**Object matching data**
_ _ _ _ _

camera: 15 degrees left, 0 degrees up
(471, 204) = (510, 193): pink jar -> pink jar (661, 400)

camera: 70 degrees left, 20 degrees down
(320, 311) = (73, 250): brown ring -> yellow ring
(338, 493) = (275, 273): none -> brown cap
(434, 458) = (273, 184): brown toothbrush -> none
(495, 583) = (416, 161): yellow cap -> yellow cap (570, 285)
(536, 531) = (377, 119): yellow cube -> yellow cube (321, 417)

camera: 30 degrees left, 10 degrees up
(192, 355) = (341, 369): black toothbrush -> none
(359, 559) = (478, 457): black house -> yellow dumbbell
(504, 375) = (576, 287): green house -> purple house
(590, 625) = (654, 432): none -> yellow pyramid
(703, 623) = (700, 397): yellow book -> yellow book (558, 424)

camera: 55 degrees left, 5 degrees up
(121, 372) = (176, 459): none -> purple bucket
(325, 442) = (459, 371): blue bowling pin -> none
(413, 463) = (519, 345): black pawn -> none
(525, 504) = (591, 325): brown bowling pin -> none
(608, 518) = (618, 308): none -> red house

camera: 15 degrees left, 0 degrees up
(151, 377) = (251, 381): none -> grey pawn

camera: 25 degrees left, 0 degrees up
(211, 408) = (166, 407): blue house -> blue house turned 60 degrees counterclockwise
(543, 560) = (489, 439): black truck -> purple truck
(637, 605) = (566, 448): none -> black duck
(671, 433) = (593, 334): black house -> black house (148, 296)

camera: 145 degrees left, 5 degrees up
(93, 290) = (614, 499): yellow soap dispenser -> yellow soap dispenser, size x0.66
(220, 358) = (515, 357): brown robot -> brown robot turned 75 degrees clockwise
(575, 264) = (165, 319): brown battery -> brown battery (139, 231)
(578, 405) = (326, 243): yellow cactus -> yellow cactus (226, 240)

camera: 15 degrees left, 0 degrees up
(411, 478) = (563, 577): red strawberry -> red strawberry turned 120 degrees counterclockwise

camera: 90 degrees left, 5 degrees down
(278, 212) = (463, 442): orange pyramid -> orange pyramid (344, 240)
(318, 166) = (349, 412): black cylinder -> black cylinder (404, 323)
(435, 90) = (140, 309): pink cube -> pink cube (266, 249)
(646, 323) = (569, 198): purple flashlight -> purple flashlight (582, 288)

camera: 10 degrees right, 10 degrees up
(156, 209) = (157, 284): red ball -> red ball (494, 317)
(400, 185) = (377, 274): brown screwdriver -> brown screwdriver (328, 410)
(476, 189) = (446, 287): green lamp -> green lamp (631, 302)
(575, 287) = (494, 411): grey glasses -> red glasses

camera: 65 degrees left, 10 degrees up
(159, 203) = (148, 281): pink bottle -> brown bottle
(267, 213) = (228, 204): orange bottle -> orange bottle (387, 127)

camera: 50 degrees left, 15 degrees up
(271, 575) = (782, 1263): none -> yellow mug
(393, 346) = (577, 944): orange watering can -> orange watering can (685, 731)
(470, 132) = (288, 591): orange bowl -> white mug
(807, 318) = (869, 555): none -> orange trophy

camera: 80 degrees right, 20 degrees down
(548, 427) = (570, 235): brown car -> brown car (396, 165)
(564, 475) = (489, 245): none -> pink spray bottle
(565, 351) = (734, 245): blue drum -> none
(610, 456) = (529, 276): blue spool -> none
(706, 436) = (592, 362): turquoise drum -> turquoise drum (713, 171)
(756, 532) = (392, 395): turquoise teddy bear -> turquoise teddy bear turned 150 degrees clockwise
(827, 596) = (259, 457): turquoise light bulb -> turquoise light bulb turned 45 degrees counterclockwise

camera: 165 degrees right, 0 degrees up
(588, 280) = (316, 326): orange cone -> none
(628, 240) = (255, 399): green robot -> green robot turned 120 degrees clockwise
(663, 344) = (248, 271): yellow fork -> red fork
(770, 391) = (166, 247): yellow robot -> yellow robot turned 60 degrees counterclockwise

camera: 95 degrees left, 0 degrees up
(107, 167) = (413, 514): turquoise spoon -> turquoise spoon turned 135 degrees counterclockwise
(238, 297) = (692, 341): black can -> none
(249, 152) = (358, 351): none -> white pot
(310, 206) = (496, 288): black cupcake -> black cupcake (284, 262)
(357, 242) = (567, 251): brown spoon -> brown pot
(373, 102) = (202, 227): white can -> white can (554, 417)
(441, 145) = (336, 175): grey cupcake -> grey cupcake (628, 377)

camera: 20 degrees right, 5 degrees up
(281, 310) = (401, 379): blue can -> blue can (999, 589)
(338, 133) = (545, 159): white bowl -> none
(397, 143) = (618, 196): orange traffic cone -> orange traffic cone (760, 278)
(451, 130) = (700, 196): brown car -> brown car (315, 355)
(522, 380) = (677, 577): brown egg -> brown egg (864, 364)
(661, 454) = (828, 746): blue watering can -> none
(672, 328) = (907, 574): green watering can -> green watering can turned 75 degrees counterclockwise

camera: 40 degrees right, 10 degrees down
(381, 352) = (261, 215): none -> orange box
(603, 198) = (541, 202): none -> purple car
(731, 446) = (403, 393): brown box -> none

_ _ _ _ _

**EXERCISE AIM**
Take the line above containing "(471, 204) = (510, 193): pink", the line containing "(590, 625) = (654, 432): none", and all lines in between, and copy them exactly without anything else.

**THE ANSWER**
(471, 204) = (510, 193): pink jar -> pink jar (661, 400)

camera: 70 degrees left, 20 degrees down
(320, 311) = (73, 250): brown ring -> yellow ring
(338, 493) = (275, 273): none -> brown cap
(434, 458) = (273, 184): brown toothbrush -> none
(495, 583) = (416, 161): yellow cap -> yellow cap (570, 285)
(536, 531) = (377, 119): yellow cube -> yellow cube (321, 417)

camera: 30 degrees left, 10 degrees up
(192, 355) = (341, 369): black toothbrush -> none
(359, 559) = (478, 457): black house -> yellow dumbbell
(504, 375) = (576, 287): green house -> purple house
(590, 625) = (654, 432): none -> yellow pyramid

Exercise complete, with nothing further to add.